What is required: Your answer should be the lines of the data below that contain "tile".

Coordinate-based object records:

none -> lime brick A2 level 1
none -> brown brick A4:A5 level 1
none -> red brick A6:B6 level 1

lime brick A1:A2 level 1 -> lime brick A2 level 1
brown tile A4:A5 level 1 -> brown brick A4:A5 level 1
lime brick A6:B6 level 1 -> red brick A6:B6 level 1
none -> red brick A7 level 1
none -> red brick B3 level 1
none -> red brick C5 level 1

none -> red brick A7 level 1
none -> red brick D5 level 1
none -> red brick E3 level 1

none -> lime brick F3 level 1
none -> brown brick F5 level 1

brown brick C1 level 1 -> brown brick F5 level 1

...

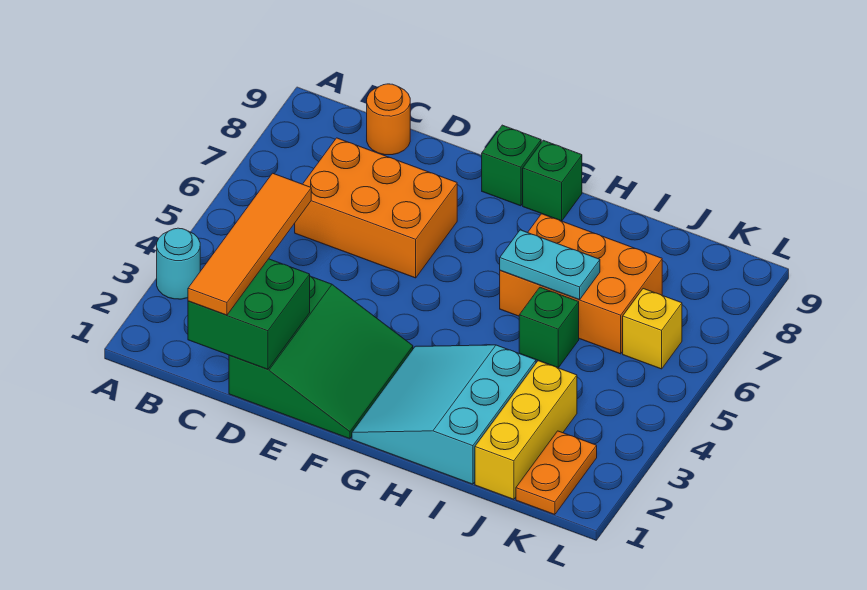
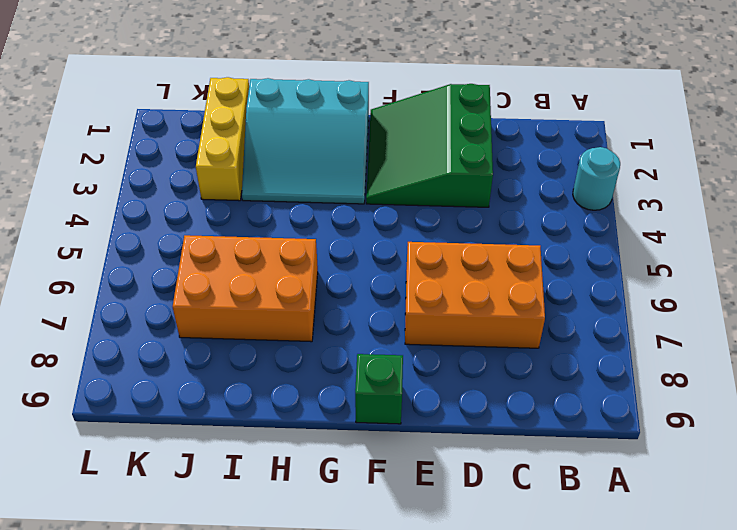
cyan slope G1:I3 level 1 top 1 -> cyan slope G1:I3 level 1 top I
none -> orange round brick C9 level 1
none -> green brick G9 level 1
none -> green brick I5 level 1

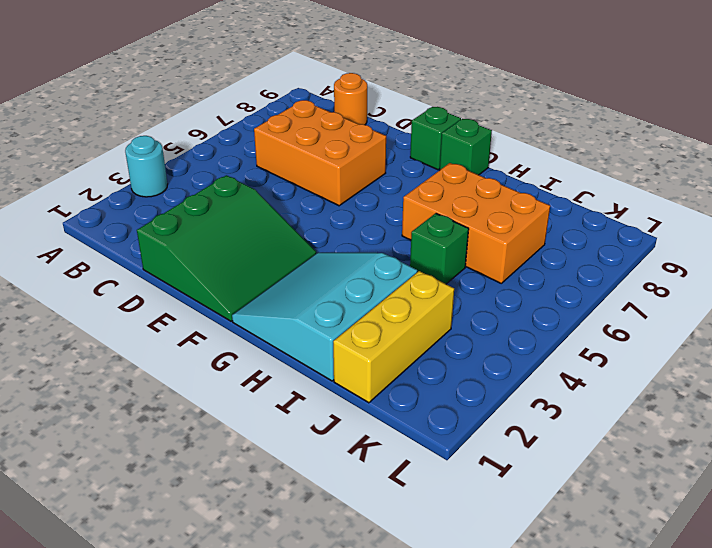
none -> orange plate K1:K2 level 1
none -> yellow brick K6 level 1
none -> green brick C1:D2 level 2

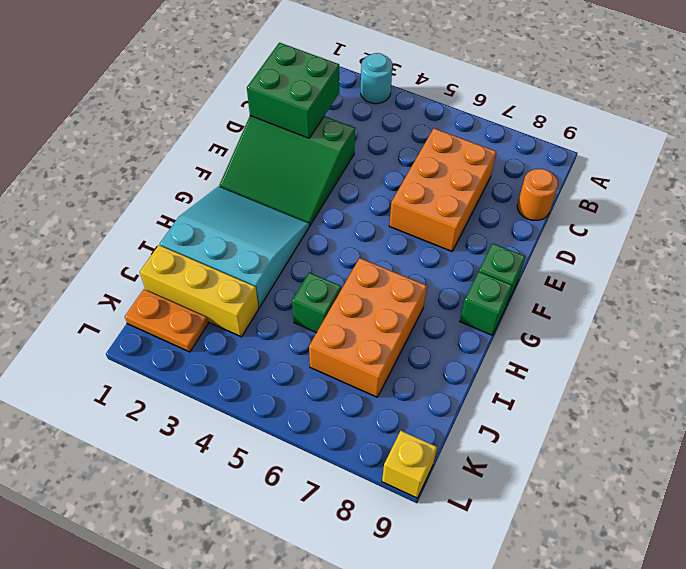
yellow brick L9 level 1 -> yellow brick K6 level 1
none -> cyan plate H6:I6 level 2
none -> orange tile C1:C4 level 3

Your solution:
brown tile A4:A5 level 1 -> brown brick A4:A5 level 1
none -> orange tile C1:C4 level 3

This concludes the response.